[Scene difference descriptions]
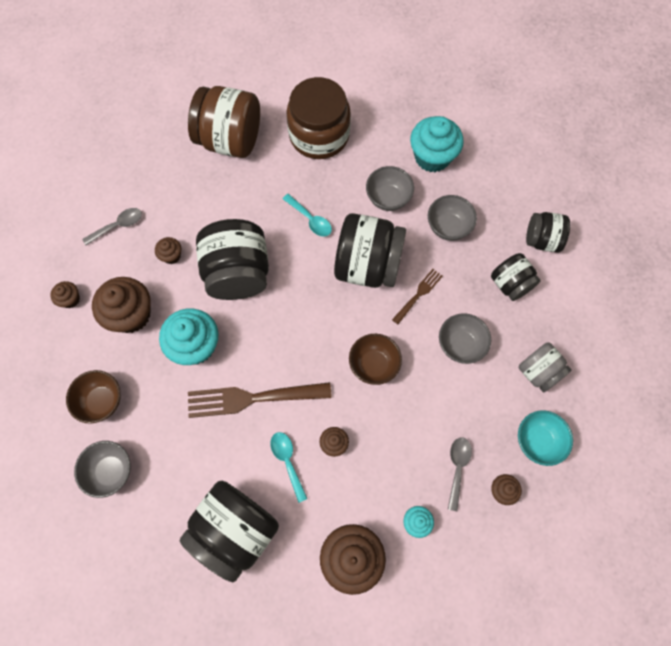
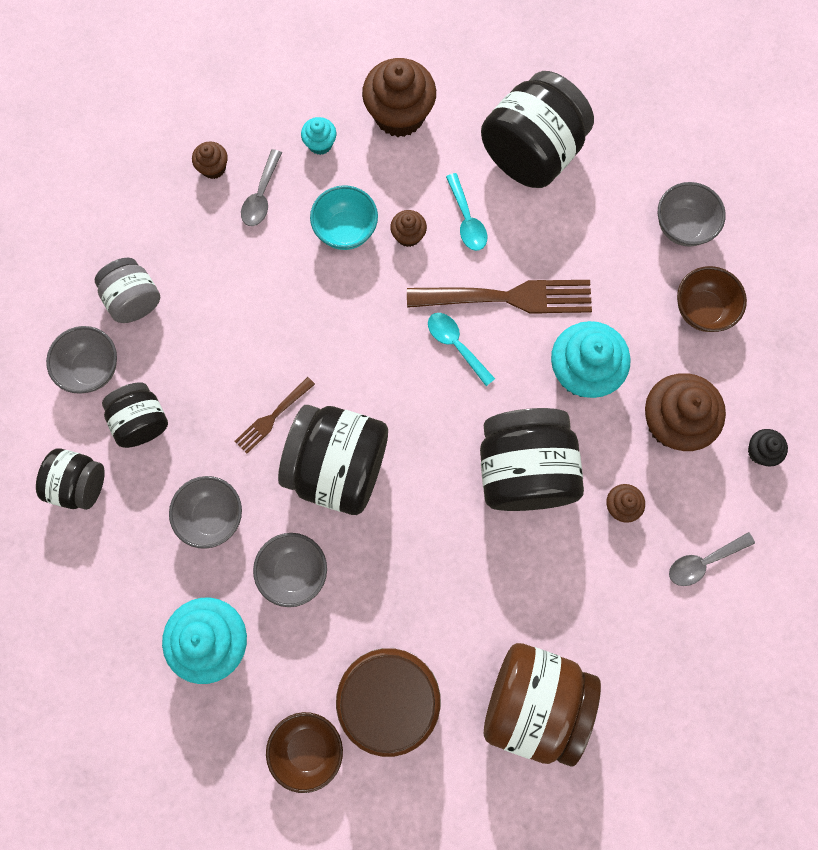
camera: 175 degrees left, 5 degrees up
brown cupcake [50,281,80,308] -> black cupcake [748,429,788,467]
turquoise spoon [283,194,332,237] -> turquoise spoon moved to [428,313,495,386]
brown bowl [349,334,402,385] -> brown bowl moved to [266,712,343,793]
grey bowl [439,314,491,364] -> grey bowl moved to [46,326,117,394]
turquoise bowl [518,410,573,466] -> turquoise bowl moved to [310,185,378,250]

#### ASSIGNED TASK:
Repeat exactly the lines from the one containing "brown cupcake [50,281,80,308]" through the last line of the records above, both included, and nothing else.

#### RESULT:
brown cupcake [50,281,80,308] -> black cupcake [748,429,788,467]
turquoise spoon [283,194,332,237] -> turquoise spoon moved to [428,313,495,386]
brown bowl [349,334,402,385] -> brown bowl moved to [266,712,343,793]
grey bowl [439,314,491,364] -> grey bowl moved to [46,326,117,394]
turquoise bowl [518,410,573,466] -> turquoise bowl moved to [310,185,378,250]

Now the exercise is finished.